-- Material for this task follows --

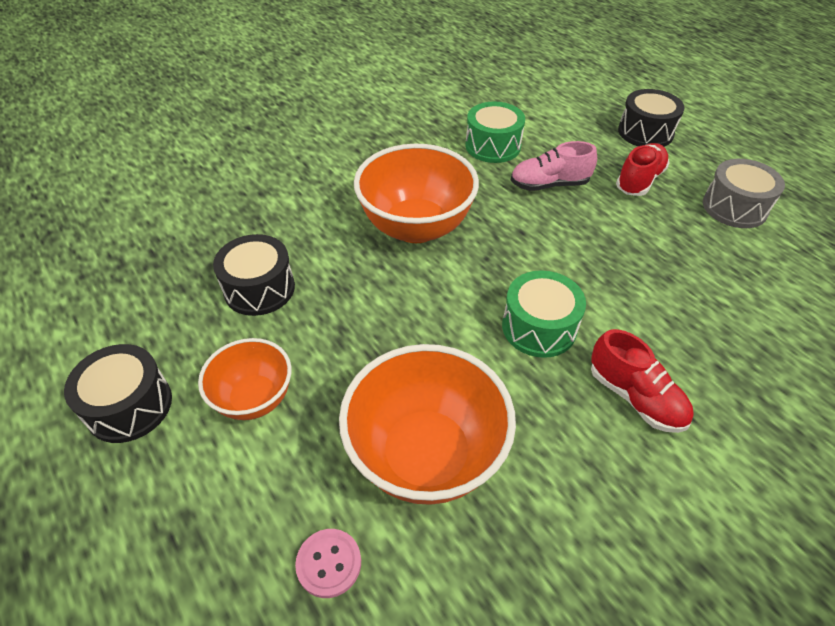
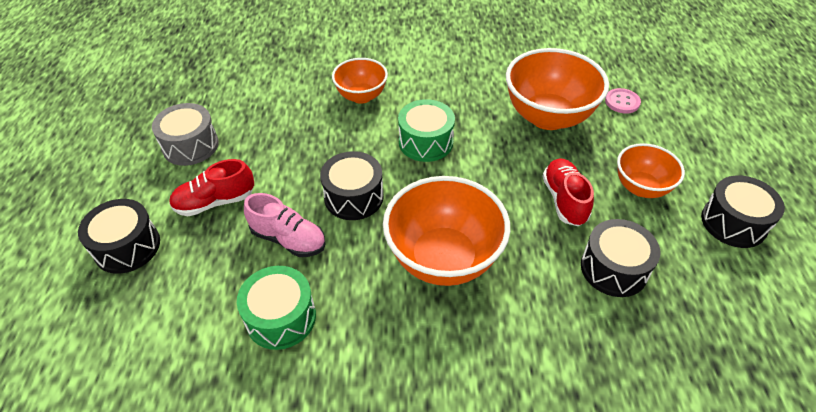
camera: 145 degrees left, 0 degrees up
(541, 237) = (354, 197): none -> black drum
(635, 397) = (412, 90): red shoe -> red shoe (564, 200)
(677, 349) = (361, 96): none -> orange bowl

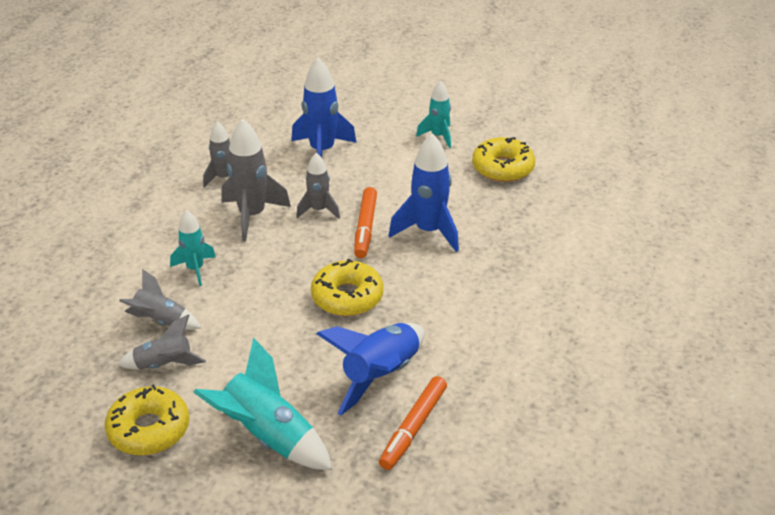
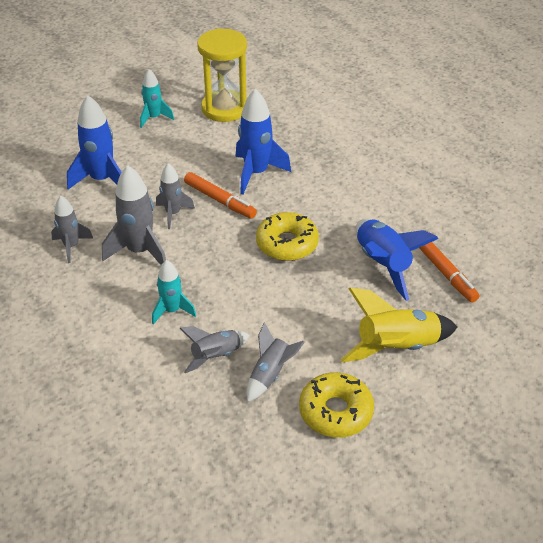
camera: 55 degrees left, 5 degrees up
(268, 436) = (396, 347): turquoise rocket -> yellow rocket
(502, 168) = (225, 108): yellow donut -> yellow hourglass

-- Material for this task concluded --

#### Directions
Word search in the records above: please count the lines holding "camera" and state the count alone.

#### Reply
2